Every record here needs to be retyped exactly.
· · ·
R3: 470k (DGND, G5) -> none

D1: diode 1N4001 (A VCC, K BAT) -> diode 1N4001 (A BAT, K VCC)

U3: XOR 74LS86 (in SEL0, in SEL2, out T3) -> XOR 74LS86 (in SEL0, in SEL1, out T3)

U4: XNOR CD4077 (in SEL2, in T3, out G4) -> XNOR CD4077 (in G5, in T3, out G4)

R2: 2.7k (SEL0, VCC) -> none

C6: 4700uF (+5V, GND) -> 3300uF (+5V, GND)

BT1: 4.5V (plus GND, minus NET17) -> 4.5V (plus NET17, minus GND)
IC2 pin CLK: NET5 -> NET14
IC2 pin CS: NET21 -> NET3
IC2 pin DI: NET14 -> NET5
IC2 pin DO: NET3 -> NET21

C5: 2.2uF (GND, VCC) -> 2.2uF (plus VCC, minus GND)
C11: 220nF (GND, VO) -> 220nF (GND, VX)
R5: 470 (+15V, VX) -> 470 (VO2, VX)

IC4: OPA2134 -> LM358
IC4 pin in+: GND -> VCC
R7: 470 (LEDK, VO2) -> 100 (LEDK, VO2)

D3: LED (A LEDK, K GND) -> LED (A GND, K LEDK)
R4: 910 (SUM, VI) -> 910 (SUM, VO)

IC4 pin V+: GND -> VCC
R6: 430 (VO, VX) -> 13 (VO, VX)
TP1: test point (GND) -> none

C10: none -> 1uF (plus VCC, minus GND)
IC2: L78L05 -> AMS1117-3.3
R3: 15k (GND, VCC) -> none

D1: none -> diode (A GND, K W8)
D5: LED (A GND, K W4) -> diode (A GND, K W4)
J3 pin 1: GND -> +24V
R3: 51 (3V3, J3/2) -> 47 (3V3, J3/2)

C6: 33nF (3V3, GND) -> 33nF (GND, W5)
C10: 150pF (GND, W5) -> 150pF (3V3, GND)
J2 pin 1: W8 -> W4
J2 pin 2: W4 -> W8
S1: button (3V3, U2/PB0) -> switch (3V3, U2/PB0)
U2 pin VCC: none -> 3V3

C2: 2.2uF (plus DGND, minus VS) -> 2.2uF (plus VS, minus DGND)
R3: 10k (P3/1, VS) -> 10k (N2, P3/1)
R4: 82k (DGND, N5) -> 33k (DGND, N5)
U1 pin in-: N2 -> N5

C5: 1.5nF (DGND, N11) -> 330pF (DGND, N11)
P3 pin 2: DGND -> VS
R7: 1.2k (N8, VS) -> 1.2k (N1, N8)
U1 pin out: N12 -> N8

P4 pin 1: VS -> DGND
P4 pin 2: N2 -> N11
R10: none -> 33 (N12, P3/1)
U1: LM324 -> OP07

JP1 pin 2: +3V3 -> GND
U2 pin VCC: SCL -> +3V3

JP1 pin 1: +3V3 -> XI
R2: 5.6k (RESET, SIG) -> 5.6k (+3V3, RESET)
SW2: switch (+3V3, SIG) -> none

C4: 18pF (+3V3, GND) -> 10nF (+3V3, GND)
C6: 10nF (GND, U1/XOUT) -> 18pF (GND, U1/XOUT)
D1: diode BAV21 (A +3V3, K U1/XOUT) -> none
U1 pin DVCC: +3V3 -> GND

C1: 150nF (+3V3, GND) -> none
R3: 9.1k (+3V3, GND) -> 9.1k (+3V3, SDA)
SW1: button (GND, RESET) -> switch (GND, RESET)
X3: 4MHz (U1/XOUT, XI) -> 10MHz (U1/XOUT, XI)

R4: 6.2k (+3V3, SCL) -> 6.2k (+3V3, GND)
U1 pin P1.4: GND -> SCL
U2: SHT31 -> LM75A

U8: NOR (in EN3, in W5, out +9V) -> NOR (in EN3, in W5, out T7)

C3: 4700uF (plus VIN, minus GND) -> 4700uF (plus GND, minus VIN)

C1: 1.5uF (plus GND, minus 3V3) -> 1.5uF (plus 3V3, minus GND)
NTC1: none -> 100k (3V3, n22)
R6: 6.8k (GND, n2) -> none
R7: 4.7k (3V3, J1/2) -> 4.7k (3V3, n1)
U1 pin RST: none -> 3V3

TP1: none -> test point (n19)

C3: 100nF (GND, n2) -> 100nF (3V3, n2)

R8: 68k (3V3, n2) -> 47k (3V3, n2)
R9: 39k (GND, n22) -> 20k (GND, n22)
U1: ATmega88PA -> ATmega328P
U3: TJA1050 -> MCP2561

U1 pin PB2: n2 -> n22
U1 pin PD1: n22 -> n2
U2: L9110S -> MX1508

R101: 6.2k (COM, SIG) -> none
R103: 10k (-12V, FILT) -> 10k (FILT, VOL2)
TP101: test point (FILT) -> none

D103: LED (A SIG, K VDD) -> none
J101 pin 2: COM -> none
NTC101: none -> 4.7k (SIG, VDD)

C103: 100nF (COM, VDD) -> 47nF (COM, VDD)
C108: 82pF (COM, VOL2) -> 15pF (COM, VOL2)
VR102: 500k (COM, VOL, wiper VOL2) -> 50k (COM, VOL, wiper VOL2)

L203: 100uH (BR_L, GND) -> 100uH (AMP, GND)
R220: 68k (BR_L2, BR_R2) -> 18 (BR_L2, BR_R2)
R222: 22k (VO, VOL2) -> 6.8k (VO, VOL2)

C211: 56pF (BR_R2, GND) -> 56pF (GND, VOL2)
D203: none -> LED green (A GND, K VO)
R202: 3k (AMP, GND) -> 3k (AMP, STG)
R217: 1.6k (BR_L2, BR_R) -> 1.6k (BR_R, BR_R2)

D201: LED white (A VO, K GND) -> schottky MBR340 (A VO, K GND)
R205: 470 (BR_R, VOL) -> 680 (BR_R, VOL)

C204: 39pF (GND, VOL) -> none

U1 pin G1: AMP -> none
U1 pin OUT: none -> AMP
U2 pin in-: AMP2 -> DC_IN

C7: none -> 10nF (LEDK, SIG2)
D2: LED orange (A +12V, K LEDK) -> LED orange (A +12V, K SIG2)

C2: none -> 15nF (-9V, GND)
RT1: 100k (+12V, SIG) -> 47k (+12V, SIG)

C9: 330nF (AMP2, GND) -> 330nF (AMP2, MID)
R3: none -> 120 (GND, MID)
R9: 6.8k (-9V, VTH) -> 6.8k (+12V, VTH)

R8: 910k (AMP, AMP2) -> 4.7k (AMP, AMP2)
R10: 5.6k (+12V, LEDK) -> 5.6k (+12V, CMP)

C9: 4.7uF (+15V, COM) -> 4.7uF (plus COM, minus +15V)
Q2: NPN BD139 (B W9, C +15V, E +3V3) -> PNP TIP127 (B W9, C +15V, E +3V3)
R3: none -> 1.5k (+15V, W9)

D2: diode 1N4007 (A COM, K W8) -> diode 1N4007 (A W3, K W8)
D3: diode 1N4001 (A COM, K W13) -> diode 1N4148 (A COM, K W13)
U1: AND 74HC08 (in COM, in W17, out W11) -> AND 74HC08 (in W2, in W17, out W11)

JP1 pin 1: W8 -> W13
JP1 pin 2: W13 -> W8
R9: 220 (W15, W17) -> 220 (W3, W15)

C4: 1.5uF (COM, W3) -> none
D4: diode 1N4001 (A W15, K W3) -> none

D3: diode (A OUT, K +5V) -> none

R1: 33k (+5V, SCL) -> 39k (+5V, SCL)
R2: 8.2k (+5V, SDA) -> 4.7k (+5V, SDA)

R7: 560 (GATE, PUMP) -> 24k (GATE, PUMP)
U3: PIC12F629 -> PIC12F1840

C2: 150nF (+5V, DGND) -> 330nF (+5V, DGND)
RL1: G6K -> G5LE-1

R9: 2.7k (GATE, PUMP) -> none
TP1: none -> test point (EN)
· · ·
> **Expected output**
R3: 470k (DGND, G5) -> none

D1: diode 1N4001 (A VCC, K BAT) -> diode 1N4001 (A BAT, K VCC)

U3: XOR 74LS86 (in SEL0, in SEL2, out T3) -> XOR 74LS86 (in SEL0, in SEL1, out T3)

U4: XNOR CD4077 (in SEL2, in T3, out G4) -> XNOR CD4077 (in G5, in T3, out G4)

R2: 2.7k (SEL0, VCC) -> none

C6: 4700uF (+5V, GND) -> 3300uF (+5V, GND)

BT1: 4.5V (plus GND, minus NET17) -> 4.5V (plus NET17, minus GND)
IC2 pin CLK: NET5 -> NET14
IC2 pin CS: NET21 -> NET3
IC2 pin DI: NET14 -> NET5
IC2 pin DO: NET3 -> NET21

C5: 2.2uF (GND, VCC) -> 2.2uF (plus VCC, minus GND)
C11: 220nF (GND, VO) -> 220nF (GND, VX)
R5: 470 (+15V, VX) -> 470 (VO2, VX)

IC4: OPA2134 -> LM358
IC4 pin in+: GND -> VCC
R7: 470 (LEDK, VO2) -> 100 (LEDK, VO2)

D3: LED (A LEDK, K GND) -> LED (A GND, K LEDK)
R4: 910 (SUM, VI) -> 910 (SUM, VO)

IC4 pin V+: GND -> VCC
R6: 430 (VO, VX) -> 13 (VO, VX)
TP1: test point (GND) -> none

C10: none -> 1uF (plus VCC, minus GND)
IC2: L78L05 -> AMS1117-3.3
R3: 15k (GND, VCC) -> none

D1: none -> diode (A GND, K W8)
D5: LED (A GND, K W4) -> diode (A GND, K W4)
J3 pin 1: GND -> +24V
R3: 51 (3V3, J3/2) -> 47 (3V3, J3/2)

C6: 33nF (3V3, GND) -> 33nF (GND, W5)
C10: 150pF (GND, W5) -> 150pF (3V3, GND)
J2 pin 1: W8 -> W4
J2 pin 2: W4 -> W8
S1: button (3V3, U2/PB0) -> switch (3V3, U2/PB0)
U2 pin VCC: none -> 3V3

C2: 2.2uF (plus DGND, minus VS) -> 2.2uF (plus VS, minus DGND)
R3: 10k (P3/1, VS) -> 10k (N2, P3/1)
R4: 82k (DGND, N5) -> 33k (DGND, N5)
U1 pin in-: N2 -> N5

C5: 1.5nF (DGND, N11) -> 330pF (DGND, N11)
P3 pin 2: DGND -> VS
R7: 1.2k (N8, VS) -> 1.2k (N1, N8)
U1 pin out: N12 -> N8

P4 pin 1: VS -> DGND
P4 pin 2: N2 -> N11
R10: none -> 33 (N12, P3/1)
U1: LM324 -> OP07

JP1 pin 2: +3V3 -> GND
U2 pin VCC: SCL -> +3V3

JP1 pin 1: +3V3 -> XI
R2: 5.6k (RESET, SIG) -> 5.6k (+3V3, RESET)
SW2: switch (+3V3, SIG) -> none

C4: 18pF (+3V3, GND) -> 10nF (+3V3, GND)
C6: 10nF (GND, U1/XOUT) -> 18pF (GND, U1/XOUT)
D1: diode BAV21 (A +3V3, K U1/XOUT) -> none
U1 pin DVCC: +3V3 -> GND

C1: 150nF (+3V3, GND) -> none
R3: 9.1k (+3V3, GND) -> 9.1k (+3V3, SDA)
SW1: button (GND, RESET) -> switch (GND, RESET)
X3: 4MHz (U1/XOUT, XI) -> 10MHz (U1/XOUT, XI)

R4: 6.2k (+3V3, SCL) -> 6.2k (+3V3, GND)
U1 pin P1.4: GND -> SCL
U2: SHT31 -> LM75A

U8: NOR (in EN3, in W5, out +9V) -> NOR (in EN3, in W5, out T7)

C3: 4700uF (plus VIN, minus GND) -> 4700uF (plus GND, minus VIN)

C1: 1.5uF (plus GND, minus 3V3) -> 1.5uF (plus 3V3, minus GND)
NTC1: none -> 100k (3V3, n22)
R6: 6.8k (GND, n2) -> none
R7: 4.7k (3V3, J1/2) -> 4.7k (3V3, n1)
U1 pin RST: none -> 3V3

TP1: none -> test point (n19)

C3: 100nF (GND, n2) -> 100nF (3V3, n2)

R8: 68k (3V3, n2) -> 47k (3V3, n2)
R9: 39k (GND, n22) -> 20k (GND, n22)
U1: ATmega88PA -> ATmega328P
U3: TJA1050 -> MCP2561

U1 pin PB2: n2 -> n22
U1 pin PD1: n22 -> n2
U2: L9110S -> MX1508

R101: 6.2k (COM, SIG) -> none
R103: 10k (-12V, FILT) -> 10k (FILT, VOL2)
TP101: test point (FILT) -> none

D103: LED (A SIG, K VDD) -> none
J101 pin 2: COM -> none
NTC101: none -> 4.7k (SIG, VDD)

C103: 100nF (COM, VDD) -> 47nF (COM, VDD)
C108: 82pF (COM, VOL2) -> 15pF (COM, VOL2)
VR102: 500k (COM, VOL, wiper VOL2) -> 50k (COM, VOL, wiper VOL2)

L203: 100uH (BR_L, GND) -> 100uH (AMP, GND)
R220: 68k (BR_L2, BR_R2) -> 18 (BR_L2, BR_R2)
R222: 22k (VO, VOL2) -> 6.8k (VO, VOL2)

C211: 56pF (BR_R2, GND) -> 56pF (GND, VOL2)
D203: none -> LED green (A GND, K VO)
R202: 3k (AMP, GND) -> 3k (AMP, STG)
R217: 1.6k (BR_L2, BR_R) -> 1.6k (BR_R, BR_R2)

D201: LED white (A VO, K GND) -> schottky MBR340 (A VO, K GND)
R205: 470 (BR_R, VOL) -> 680 (BR_R, VOL)

C204: 39pF (GND, VOL) -> none

U1 pin G1: AMP -> none
U1 pin OUT: none -> AMP
U2 pin in-: AMP2 -> DC_IN

C7: none -> 10nF (LEDK, SIG2)
D2: LED orange (A +12V, K LEDK) -> LED orange (A +12V, K SIG2)

C2: none -> 15nF (-9V, GND)
RT1: 100k (+12V, SIG) -> 47k (+12V, SIG)

C9: 330nF (AMP2, GND) -> 330nF (AMP2, MID)
R3: none -> 120 (GND, MID)
R9: 6.8k (-9V, VTH) -> 6.8k (+12V, VTH)

R8: 910k (AMP, AMP2) -> 4.7k (AMP, AMP2)
R10: 5.6k (+12V, LEDK) -> 5.6k (+12V, CMP)

C9: 4.7uF (+15V, COM) -> 4.7uF (plus COM, minus +15V)
Q2: NPN BD139 (B W9, C +15V, E +3V3) -> PNP TIP127 (B W9, C +15V, E +3V3)
R3: none -> 1.5k (+15V, W9)

D2: diode 1N4007 (A COM, K W8) -> diode 1N4007 (A W3, K W8)
D3: diode 1N4001 (A COM, K W13) -> diode 1N4148 (A COM, K W13)
U1: AND 74HC08 (in COM, in W17, out W11) -> AND 74HC08 (in W2, in W17, out W11)

JP1 pin 1: W8 -> W13
JP1 pin 2: W13 -> W8
R9: 220 (W15, W17) -> 220 (W3, W15)

C4: 1.5uF (COM, W3) -> none
D4: diode 1N4001 (A W15, K W3) -> none

D3: diode (A OUT, K +5V) -> none

R1: 33k (+5V, SCL) -> 39k (+5V, SCL)
R2: 8.2k (+5V, SDA) -> 4.7k (+5V, SDA)

R7: 560 (GATE, PUMP) -> 24k (GATE, PUMP)
U3: PIC12F629 -> PIC12F1840

C2: 150nF (+5V, DGND) -> 330nF (+5V, DGND)
RL1: G6K -> G5LE-1

R9: 2.7k (GATE, PUMP) -> none
TP1: none -> test point (EN)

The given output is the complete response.